(Beginning of RECORDS FOR THIS TASK)
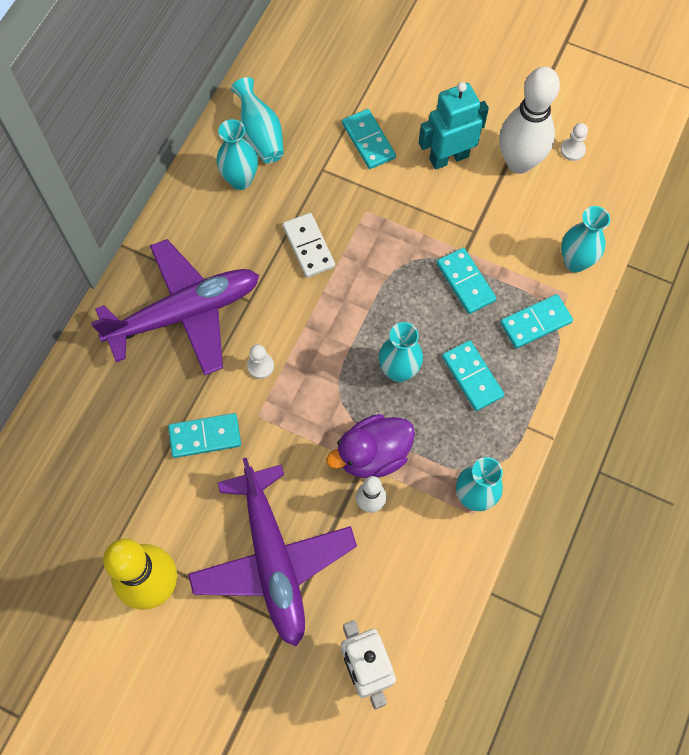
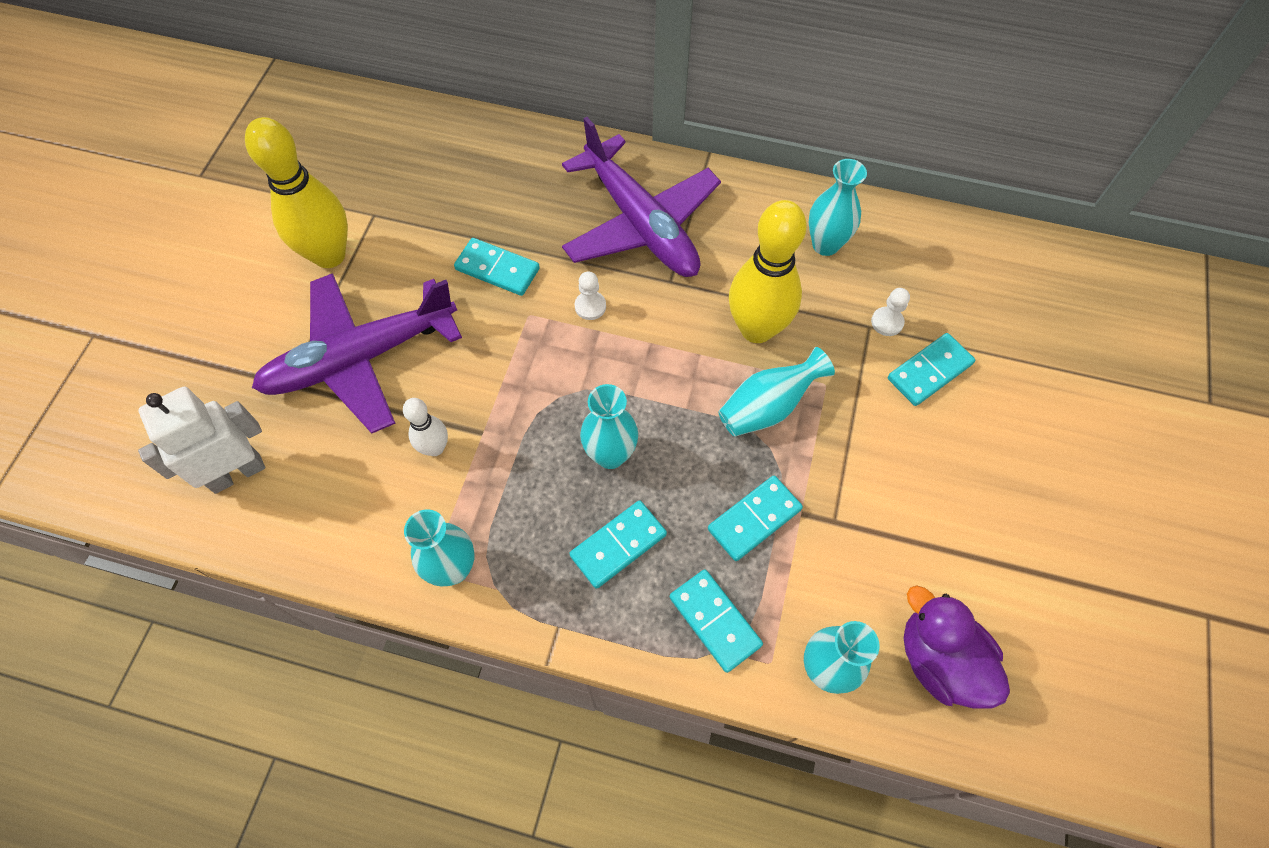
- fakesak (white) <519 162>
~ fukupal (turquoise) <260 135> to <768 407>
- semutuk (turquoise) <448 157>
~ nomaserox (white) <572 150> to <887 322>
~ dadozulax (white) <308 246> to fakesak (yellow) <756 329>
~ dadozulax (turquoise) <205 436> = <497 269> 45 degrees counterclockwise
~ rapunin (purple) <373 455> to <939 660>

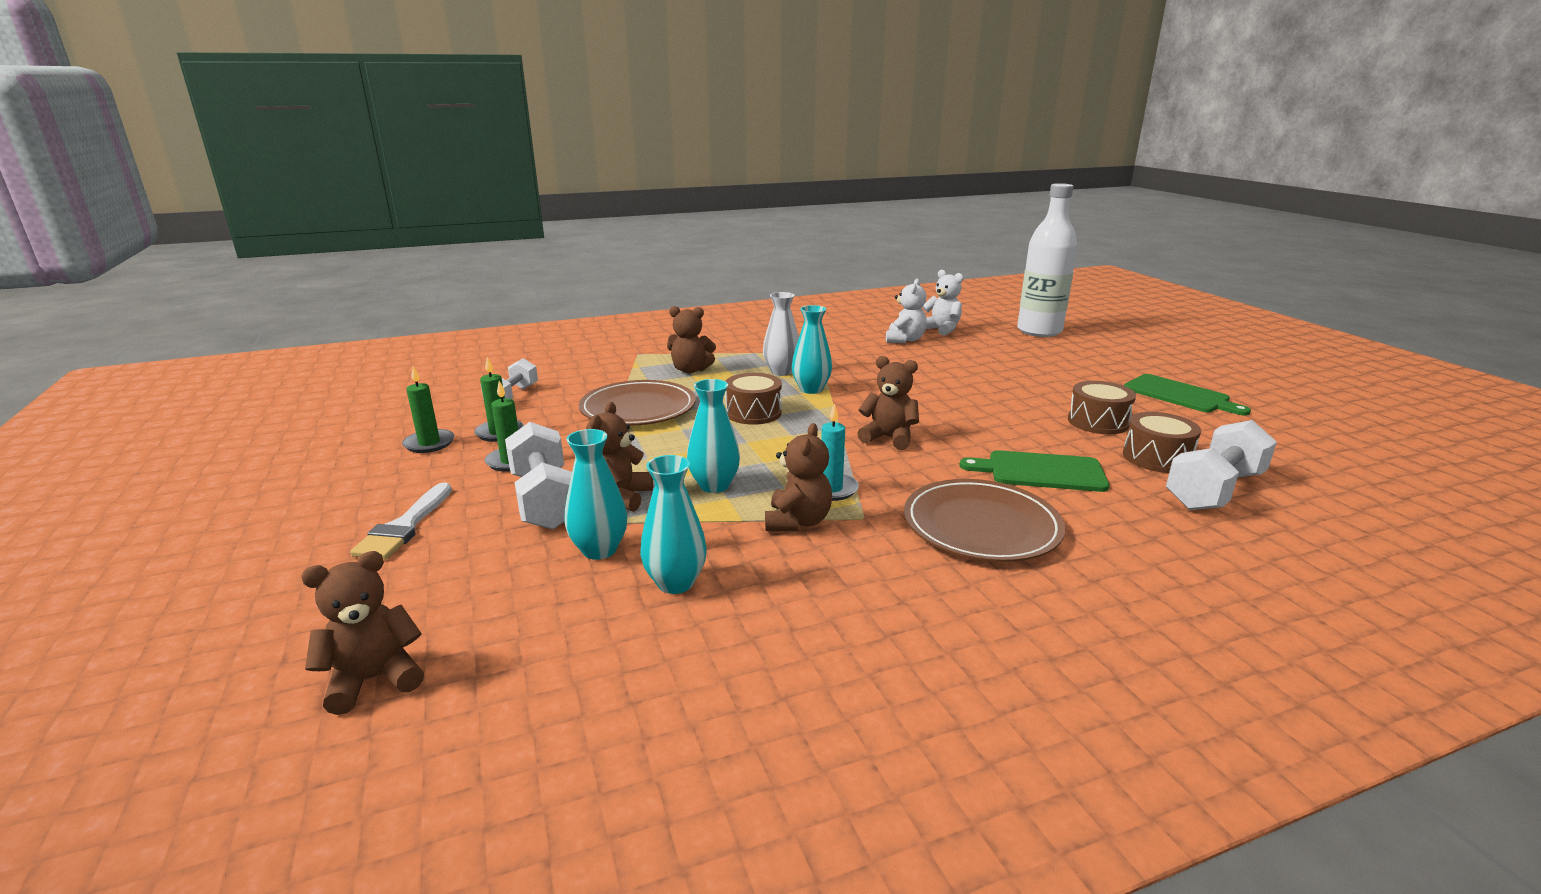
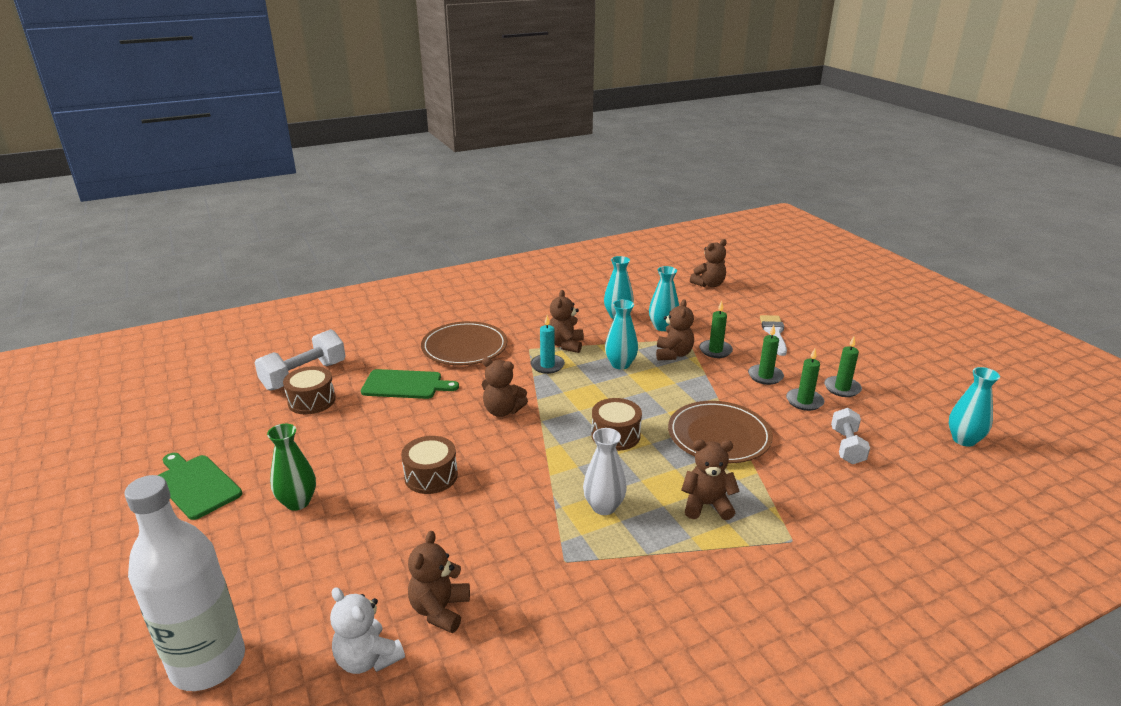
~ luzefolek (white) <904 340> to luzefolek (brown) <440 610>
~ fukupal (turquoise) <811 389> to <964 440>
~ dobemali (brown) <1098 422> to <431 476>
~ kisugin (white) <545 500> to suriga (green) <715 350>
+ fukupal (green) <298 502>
(End of RECORDS FOR THIS TASK)
* **WHAT YOU SHOULD DO**:
Each line above that includes the word "dadozulax" is to be copied.

* **EXERCISE SOLUTION**:
~ dadozulax (white) <308 246> to fakesak (yellow) <756 329>
~ dadozulax (turquoise) <205 436> = <497 269> 45 degrees counterclockwise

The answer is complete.